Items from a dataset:
>>>

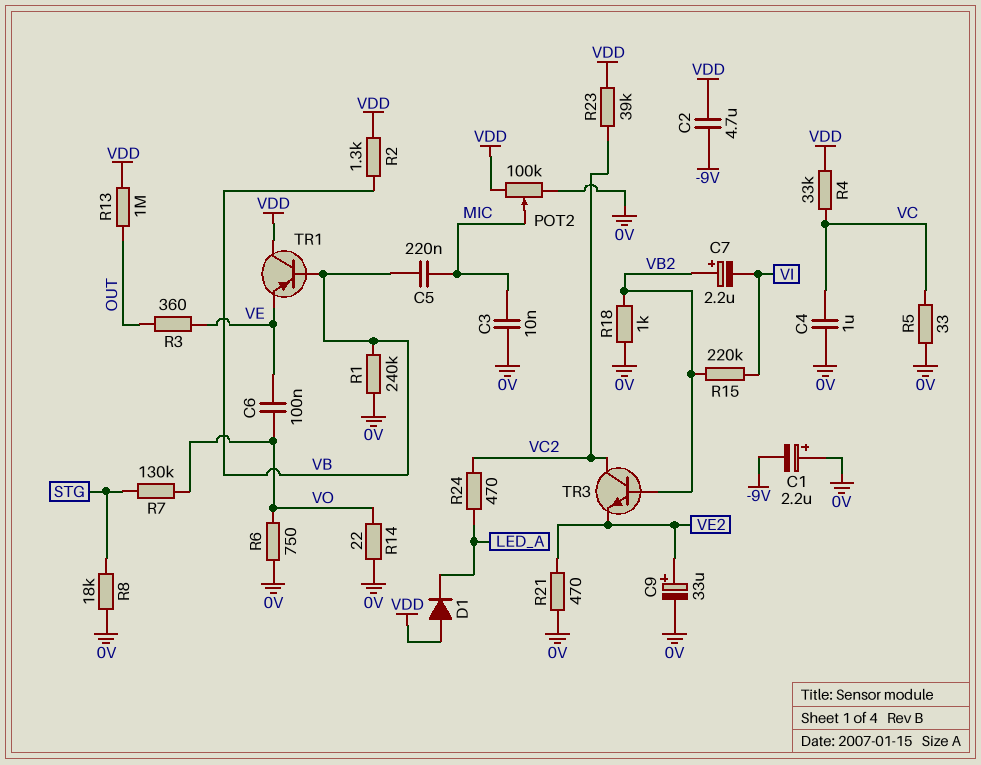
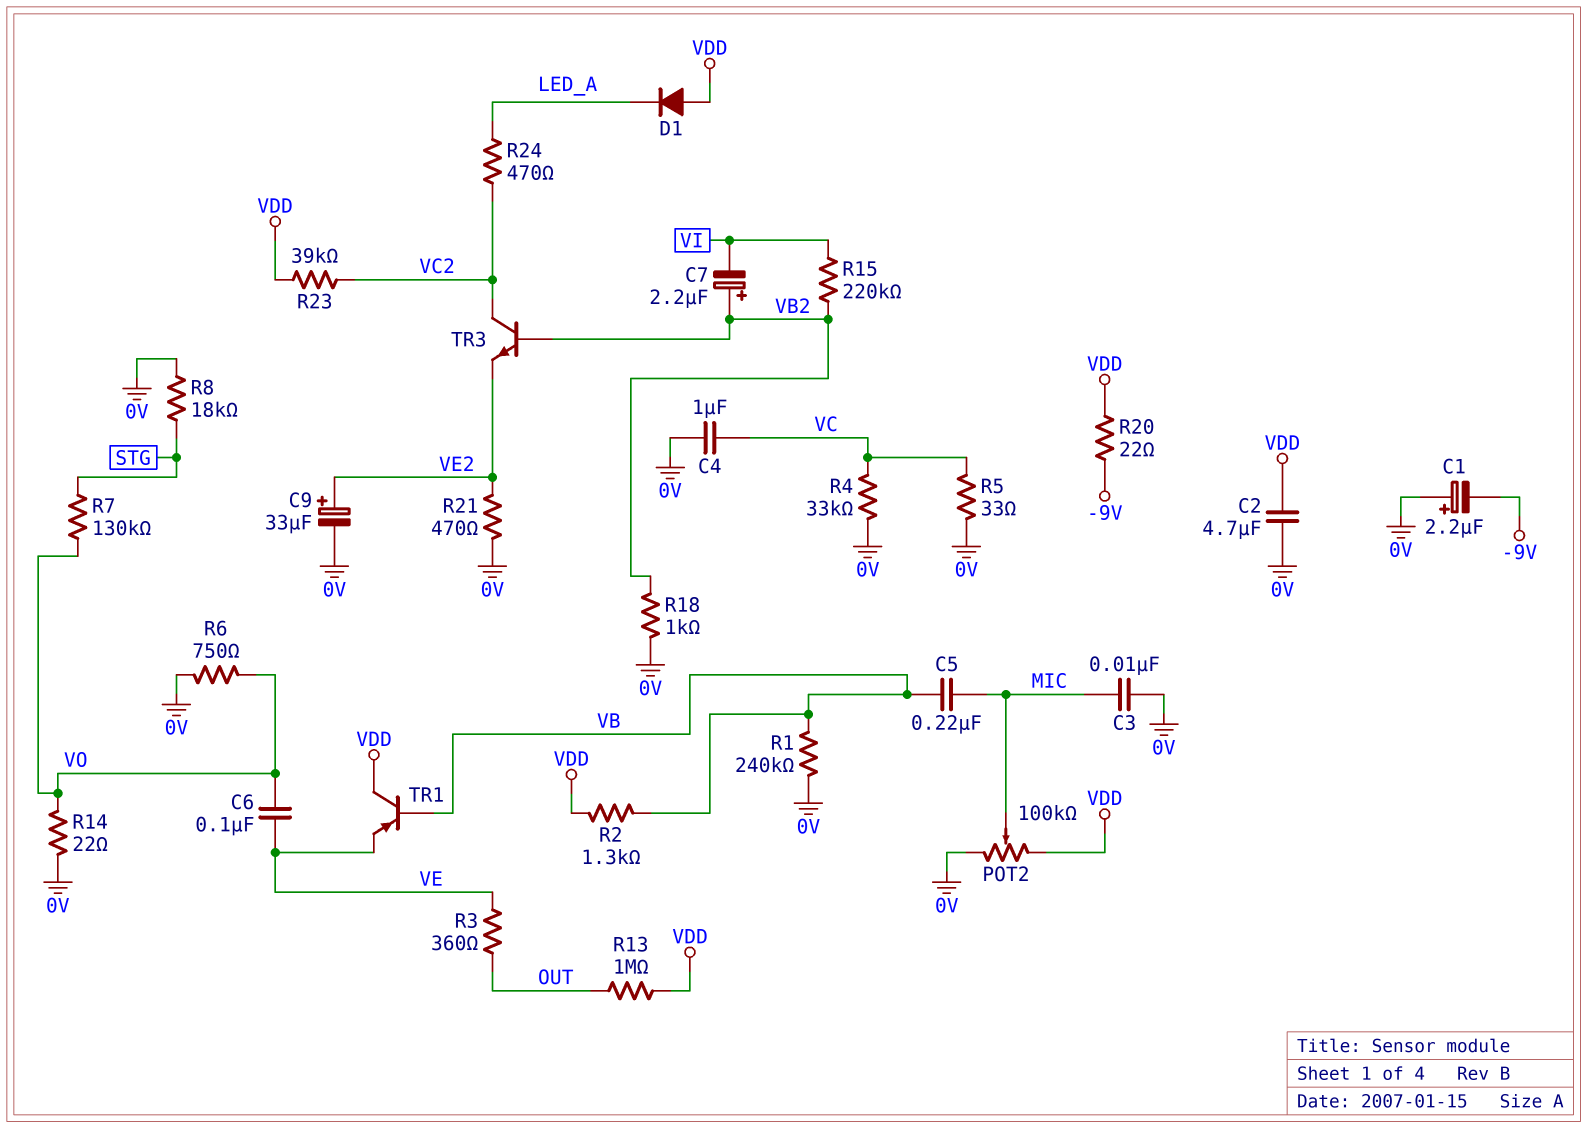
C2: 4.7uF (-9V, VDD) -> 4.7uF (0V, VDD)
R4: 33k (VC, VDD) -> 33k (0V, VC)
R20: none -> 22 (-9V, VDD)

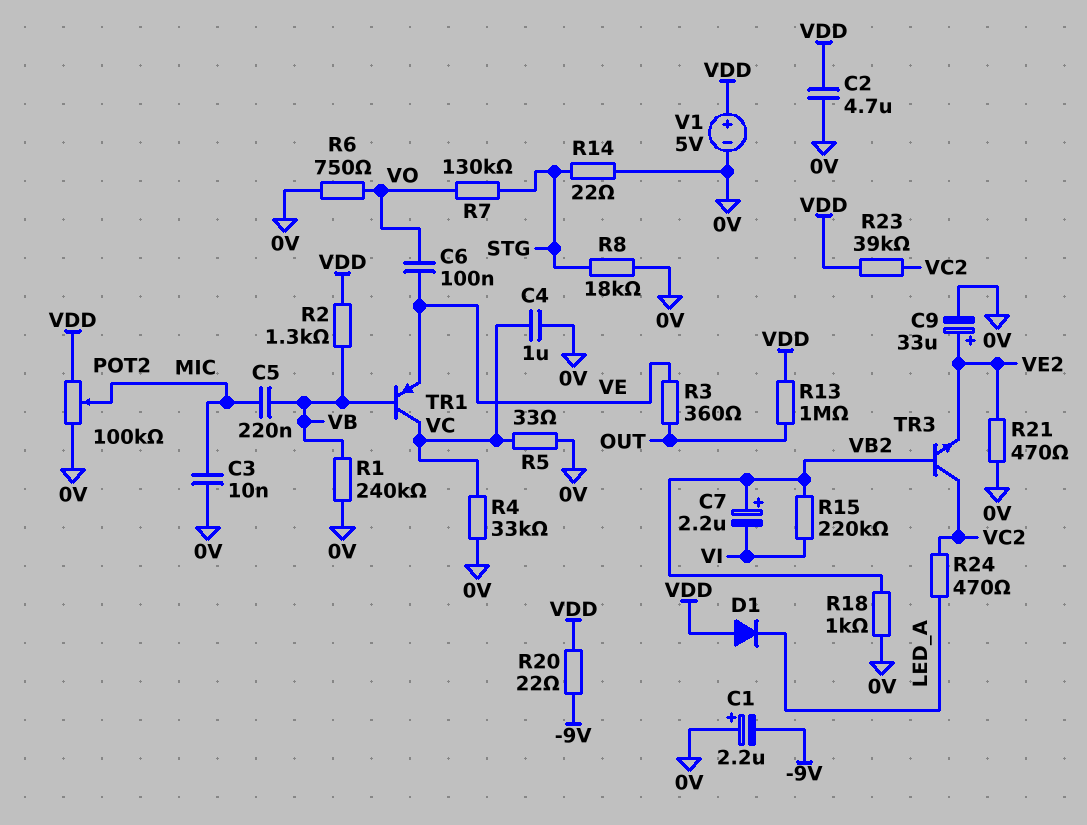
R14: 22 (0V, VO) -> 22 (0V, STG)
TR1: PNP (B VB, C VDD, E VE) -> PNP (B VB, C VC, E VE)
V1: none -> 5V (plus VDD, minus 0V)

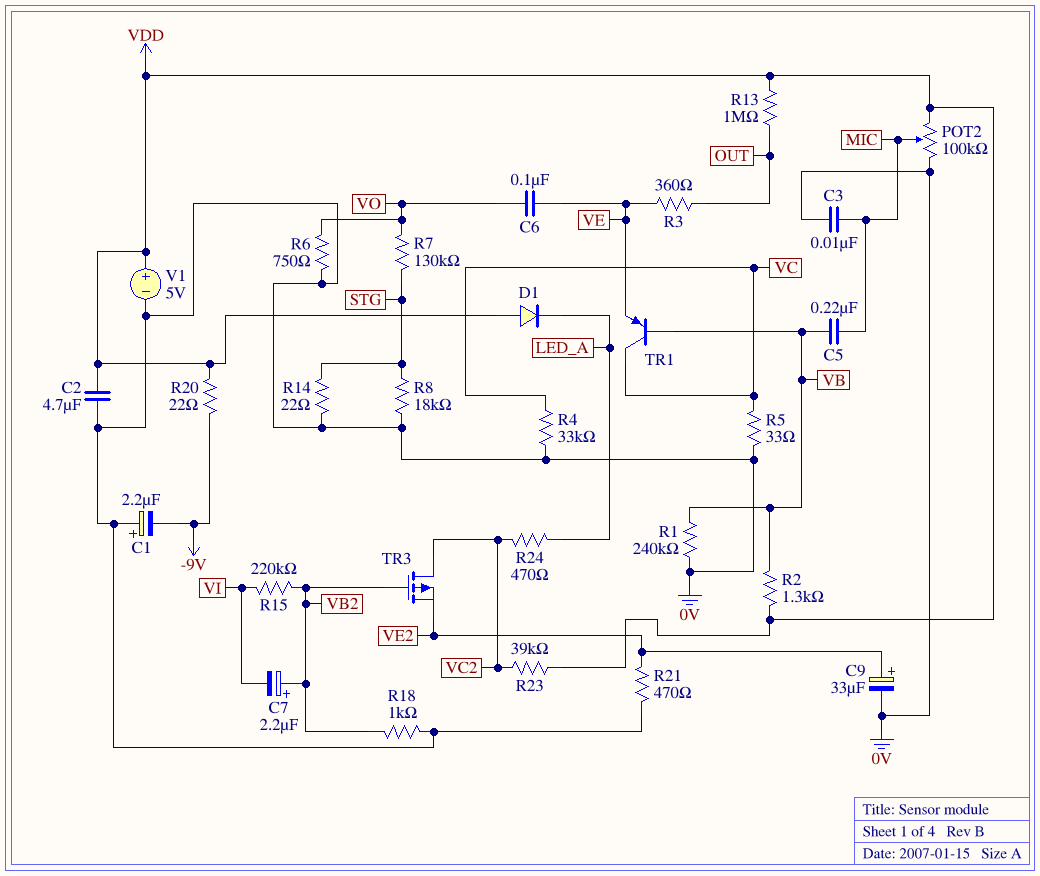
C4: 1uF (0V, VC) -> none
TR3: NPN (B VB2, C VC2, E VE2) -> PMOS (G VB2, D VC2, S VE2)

<<<

▶ _Problem description_:
Output every entry above exactly, minus the pictures.

▶ _Response to this exercise_:
C2: 4.7uF (-9V, VDD) -> 4.7uF (0V, VDD)
R4: 33k (VC, VDD) -> 33k (0V, VC)
R20: none -> 22 (-9V, VDD)

R14: 22 (0V, VO) -> 22 (0V, STG)
TR1: PNP (B VB, C VDD, E VE) -> PNP (B VB, C VC, E VE)
V1: none -> 5V (plus VDD, minus 0V)

C4: 1uF (0V, VC) -> none
TR3: NPN (B VB2, C VC2, E VE2) -> PMOS (G VB2, D VC2, S VE2)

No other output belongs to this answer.